*** Data supplied ***

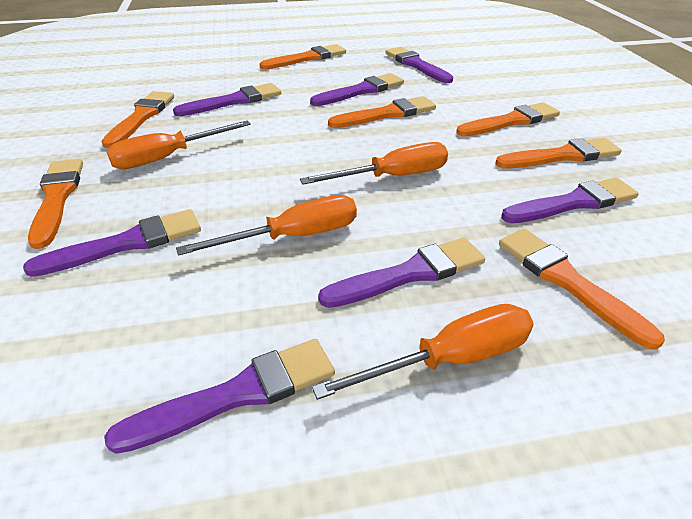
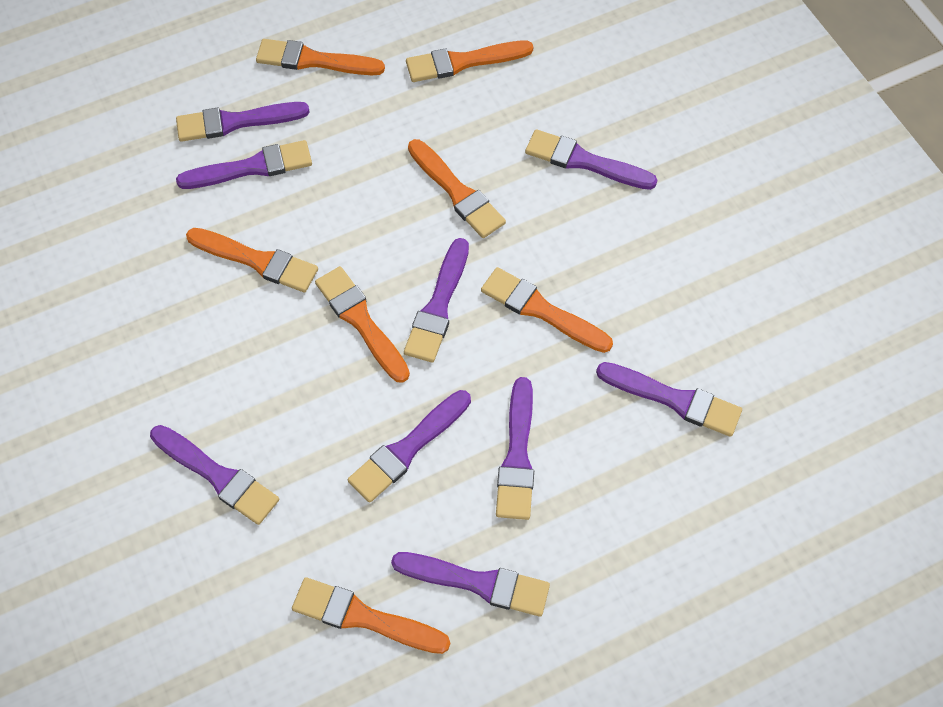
orange screwdriver: 4 -> 0
purple brush: 7 -> 9

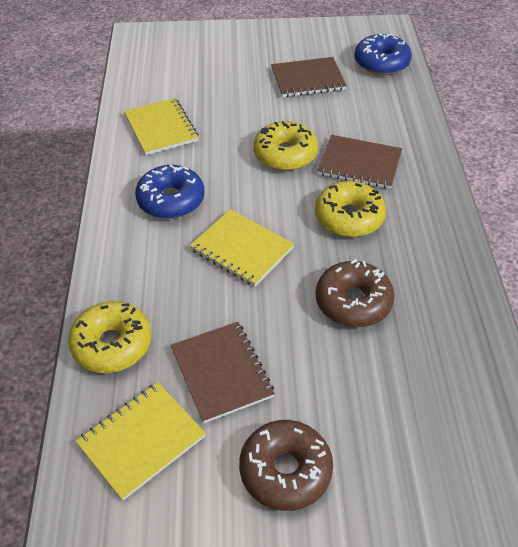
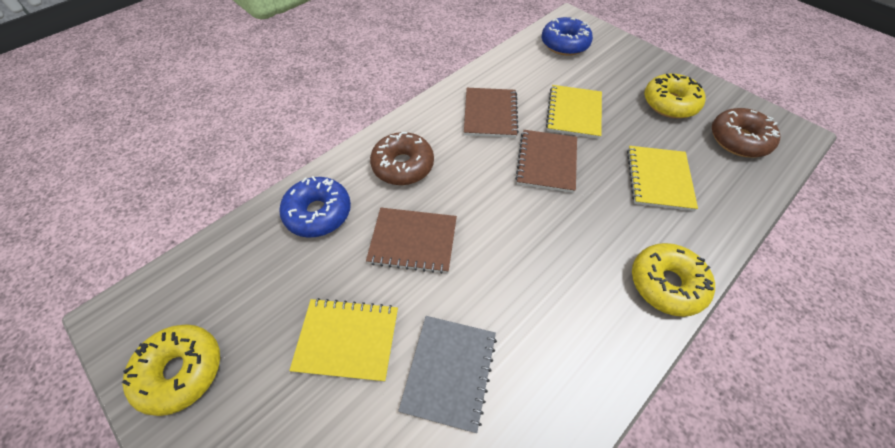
grey notebook: 0 -> 1

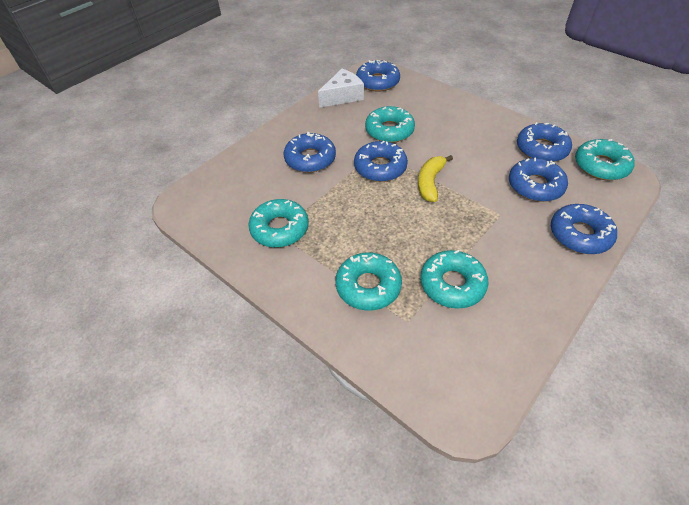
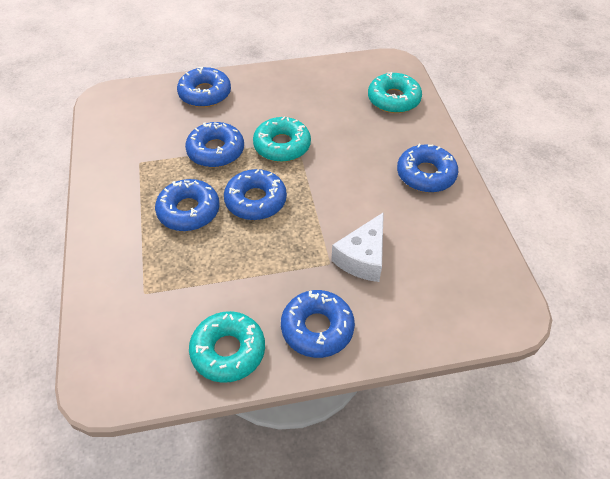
turquoise donut: 5 -> 3
yellow banana: 1 -> 0

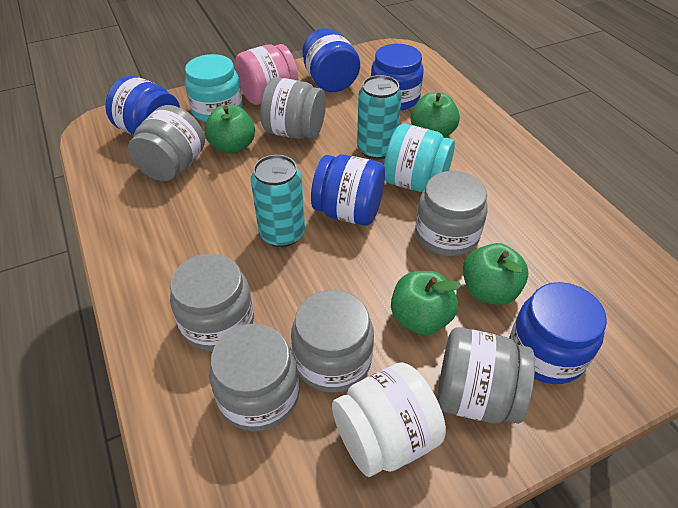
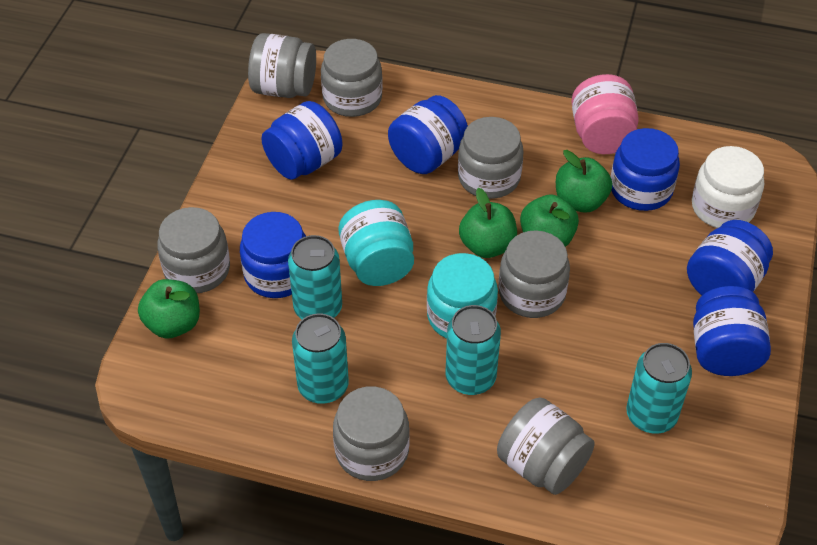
blue jar: 5 -> 6
turquoise can: 2 -> 4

***

_Prompt:_
A single number is the whole answer here: the number of lines in the data containing "turquoise".

_Expected answer:_
2